Goal of the exercise
In the records that come next, find every line with "semicircle". Return those lines.
[Provided records]
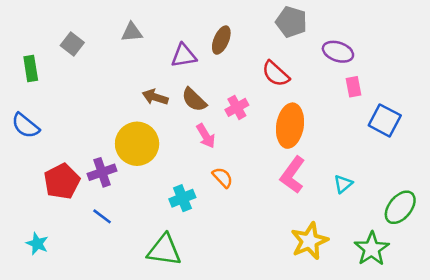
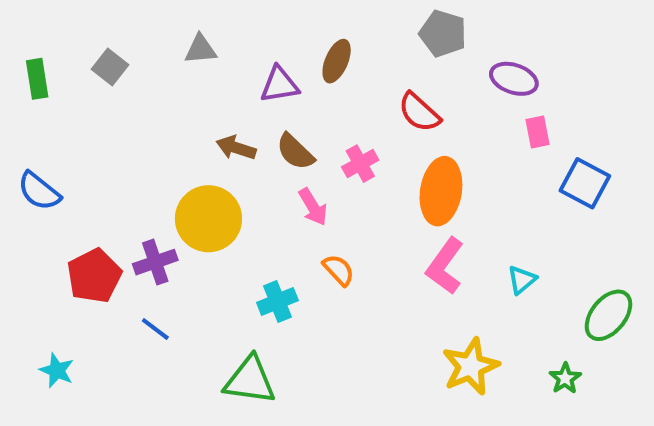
green rectangle: (31, 69) -> (37, 79), moved
green star: (372, 249) -> (565, 378), size x0.6

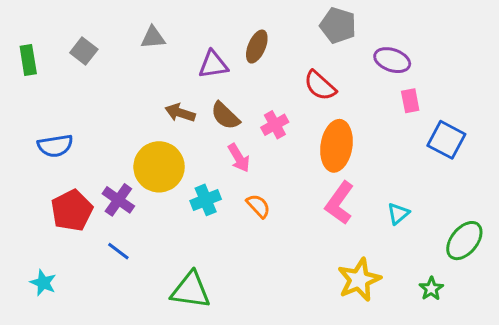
blue semicircle: (39, 191) -> (55, 146), moved, turned -48
purple cross: (155, 262) -> (118, 200), turned -36
cyan cross: (277, 301) -> (206, 200), moved

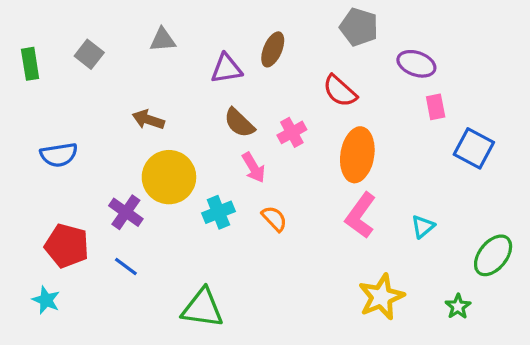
brown arrow: (180, 113) -> (148, 120), moved
red pentagon: (72, 210) -> (67, 246), moved, turned -30

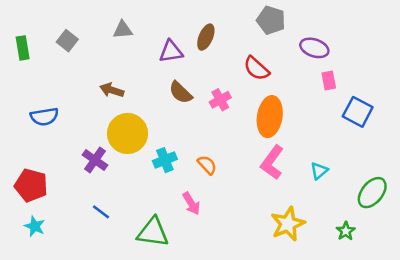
pink arrow: (254, 168) -> (191, 203), moved
red pentagon: (67, 246) -> (31, 185), moved
blue line: (126, 267) -> (101, 212), moved

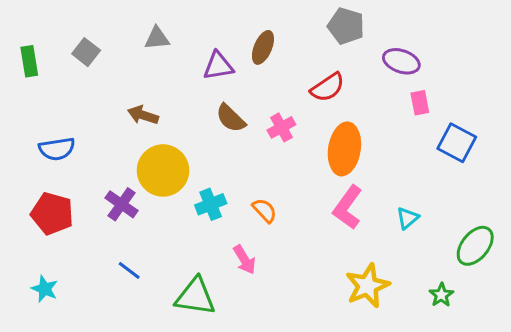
red semicircle: (256, 68) -> (328, 87), turned -76
red pentagon: (31, 185) -> (52, 214), moved

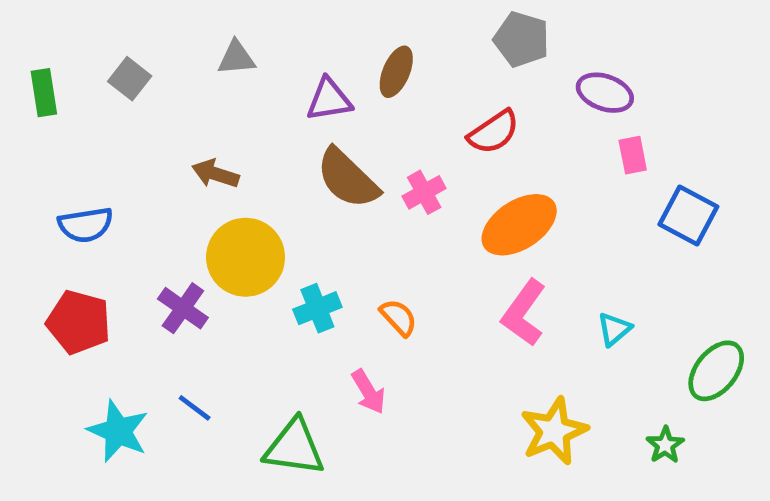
brown semicircle: (231, 118) -> (348, 178), size x1.4
orange ellipse: (344, 149) -> (519, 225), turned 48
cyan star: (45, 289) -> (118, 431), moved, size x1.5

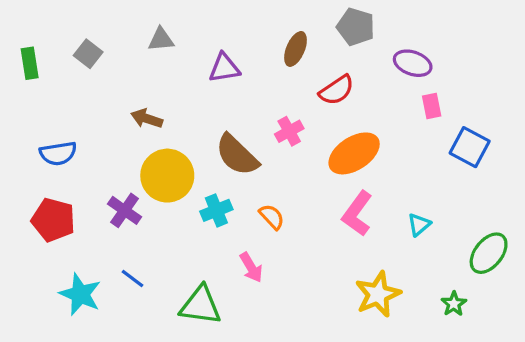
brown ellipse: (396, 72) -> (296, 49), moved
brown semicircle: (348, 178) -> (237, 155), moved

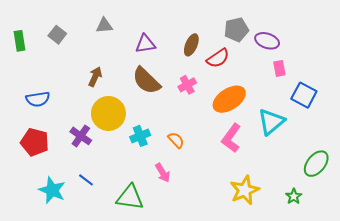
gray pentagon: (356, 27) -> (236, 30), moved, turned -30
brown ellipse: (296, 49) -> (191, 45), moved
brown arrow: (147, 119) -> (95, 77), turned 96
brown semicircle: (237, 155) -> (146, 81), moved
cyan triangle: (419, 225) -> (271, 122), moved, size x1.8

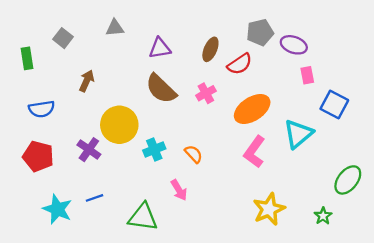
green rectangle: (19, 41) -> (27, 58), moved
brown arrow: (95, 77) -> (87, 81), moved
blue line: (86, 180) -> (95, 198), turned -56

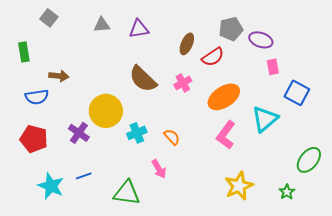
gray square: (63, 38) -> (49, 18), moved
purple triangle: (160, 48) -> (139, 29), moved
brown arrow: (87, 81) -> (59, 76), moved, turned 72

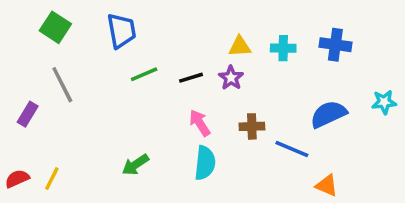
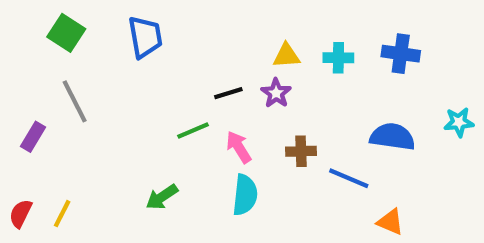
green line: (144, 74) -> (193, 130), moved
blue semicircle: (328, 114) -> (392, 137), turned 33
red semicircle: (17, 179) -> (21, 214), turned -40

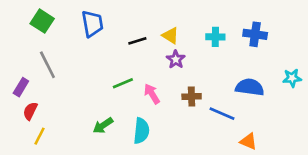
yellow triangle: (286, 56) -> (170, 36), moved, turned 36
black line: (228, 93) -> (137, 41), moved
cyan semicircle: (245, 195) -> (141, 131), moved
red semicircle: (21, 214) -> (30, 111), moved

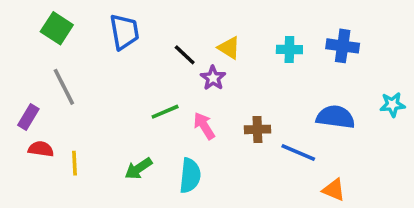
black line: (137, 41) -> (185, 55), turned 60
purple star: (176, 59) -> (213, 78), moved
red semicircle: (30, 111) -> (41, 149), turned 72
yellow line: (39, 136) -> (75, 163), moved, turned -30

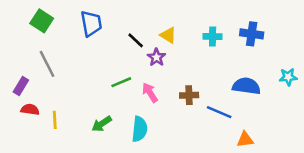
orange triangle: (334, 190) -> (245, 139), turned -30

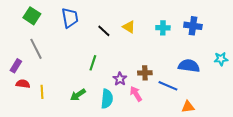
purple star: (156, 57) -> (120, 79), moved
green line: (121, 82) -> (93, 63), turned -49
pink arrow: (150, 93) -> (136, 94), moved

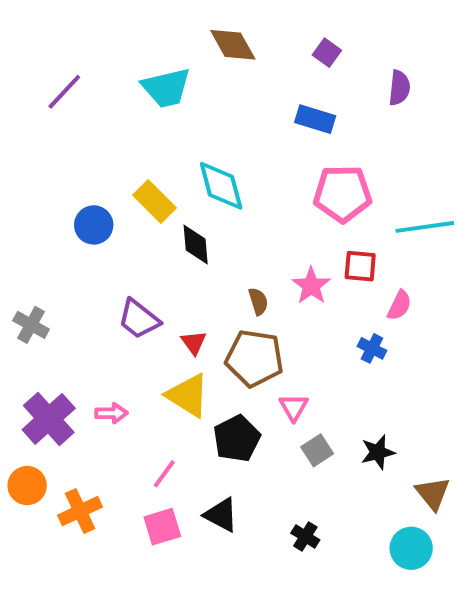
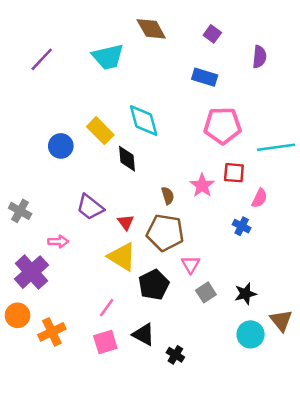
pink arrow: (111, 413) -> (58, 241), moved
black cross: (305, 536) -> (175, 355), moved
cyan circle: (411, 548) -> (251, 334), moved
[/Provided records]
Answer below
blue semicircle: (39, 191) -> (55, 146), moved, turned -48
red semicircle: (256, 68) -> (328, 87), turned -76
brown semicircle: (231, 118) -> (348, 178), size x1.4
brown semicircle: (348, 178) -> (237, 155), moved
brown semicircle: (237, 155) -> (146, 81), moved
blue semicircle: (328, 114) -> (392, 137), turned 33
red semicircle: (17, 179) -> (21, 214), turned -40
cyan semicircle: (245, 195) -> (141, 131), moved
red semicircle: (21, 214) -> (30, 111), moved
red semicircle: (30, 111) -> (41, 149), turned 72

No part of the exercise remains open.